**WHAT YOU ARE ASKED TO DO:** Would you please return the lines of the entries below starting at the line that has "(355, 661) = (432, 274): orange" and ending at the line that has "(481, 489) = (666, 259): blue", both included, exactly as they are?

**RECORDS FOR THIS TASK:**
== Segment start ==
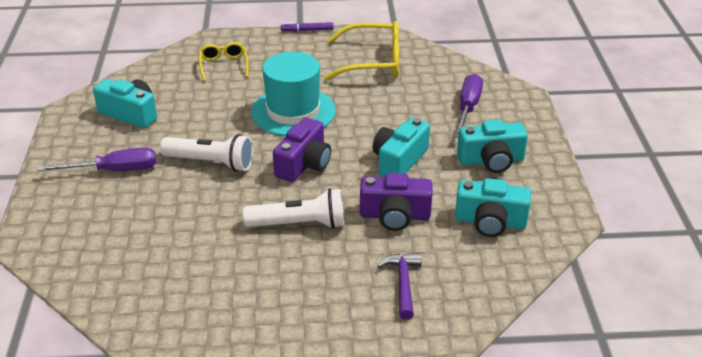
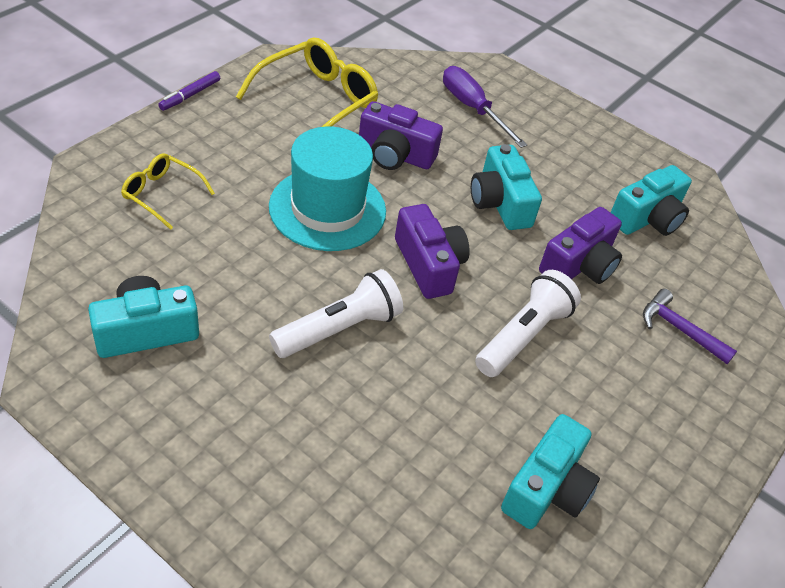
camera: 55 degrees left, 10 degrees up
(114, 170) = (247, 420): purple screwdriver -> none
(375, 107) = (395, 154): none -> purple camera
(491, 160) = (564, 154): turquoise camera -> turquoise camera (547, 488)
== Segment end ==
== Segment start ==
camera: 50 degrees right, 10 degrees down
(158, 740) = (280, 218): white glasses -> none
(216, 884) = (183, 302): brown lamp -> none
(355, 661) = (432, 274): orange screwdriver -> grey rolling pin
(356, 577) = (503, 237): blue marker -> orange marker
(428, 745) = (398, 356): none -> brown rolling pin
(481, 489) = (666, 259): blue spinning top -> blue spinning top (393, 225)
== Segment end ==
**EXERCISE OUTPUT:**
(355, 661) = (432, 274): orange screwdriver -> grey rolling pin
(356, 577) = (503, 237): blue marker -> orange marker
(428, 745) = (398, 356): none -> brown rolling pin
(481, 489) = (666, 259): blue spinning top -> blue spinning top (393, 225)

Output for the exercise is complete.